_Prompt:_ Determine how many lines in the records below include the word "size" and output that number alone.

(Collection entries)

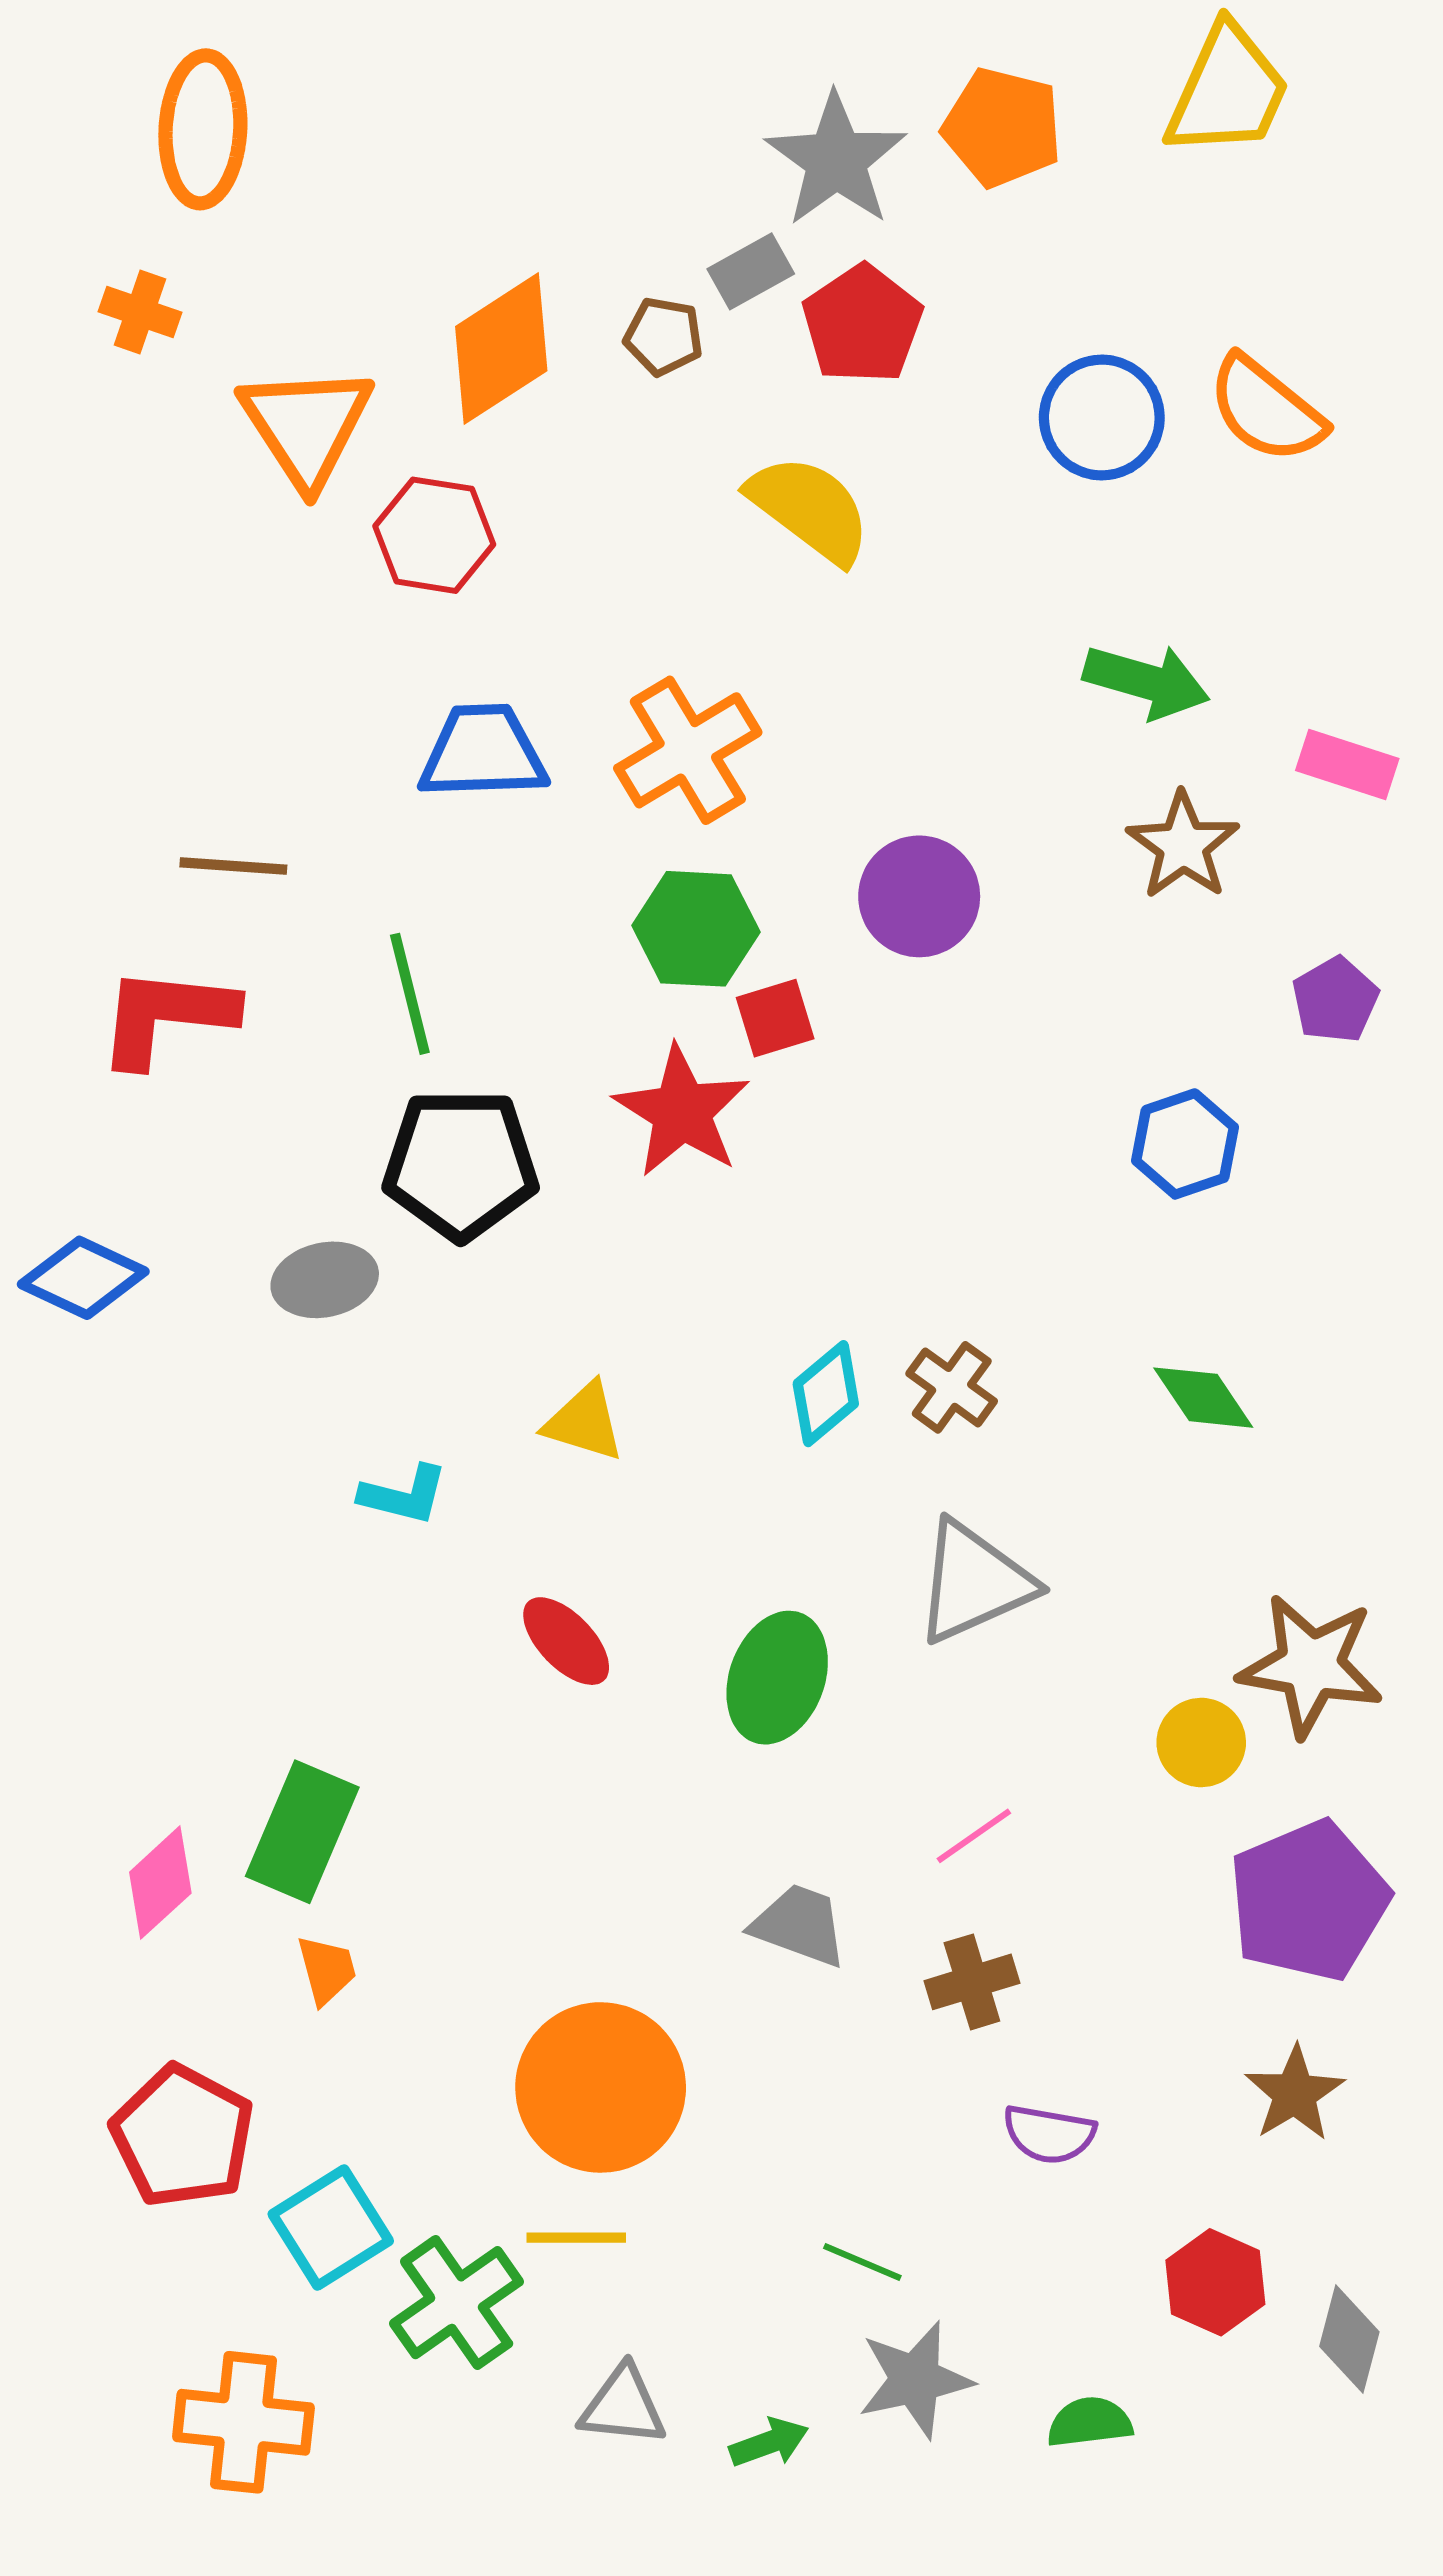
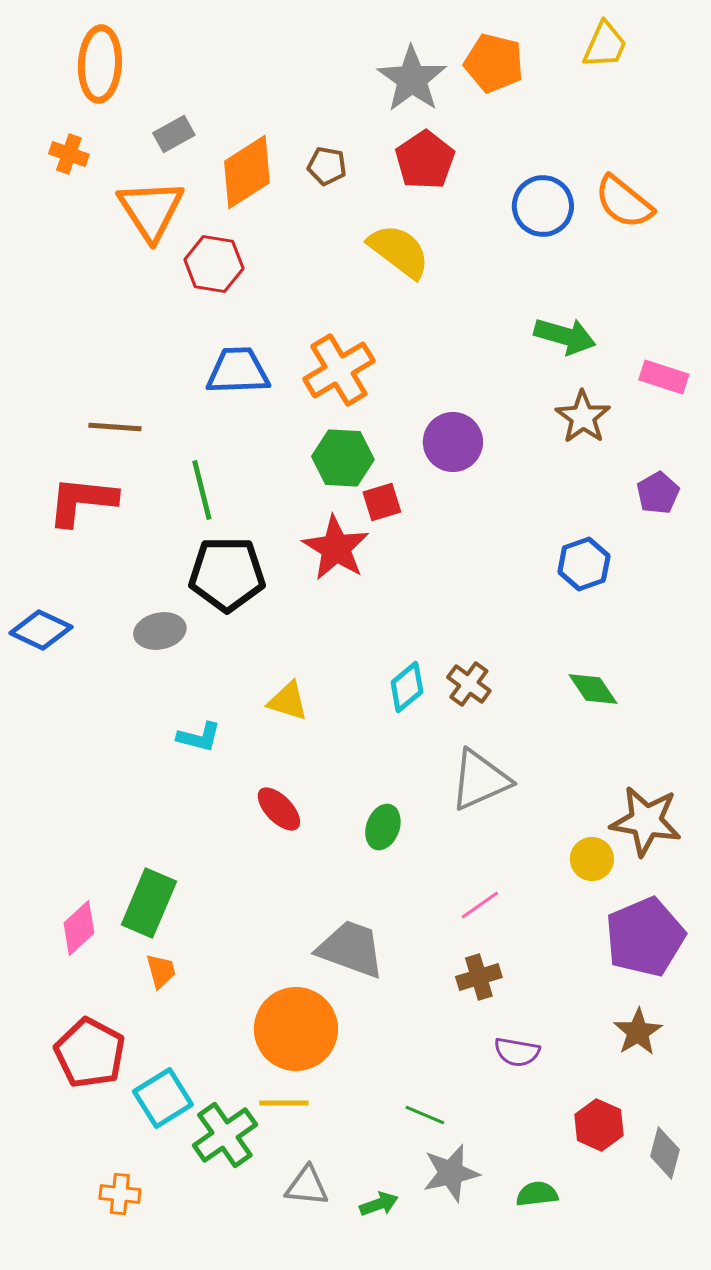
yellow trapezoid: (1228, 91) -> (605, 45), size x0.7
gray rectangle: (751, 271) -> (174, 134), moved
green ellipse: (777, 1678) -> (383, 827), size x0.7
gray trapezoid: (799, 1925) -> (351, 949), moved, size x1.4
orange cross: (243, 2422) -> (120, 1194), size x0.6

_Written response:_ 4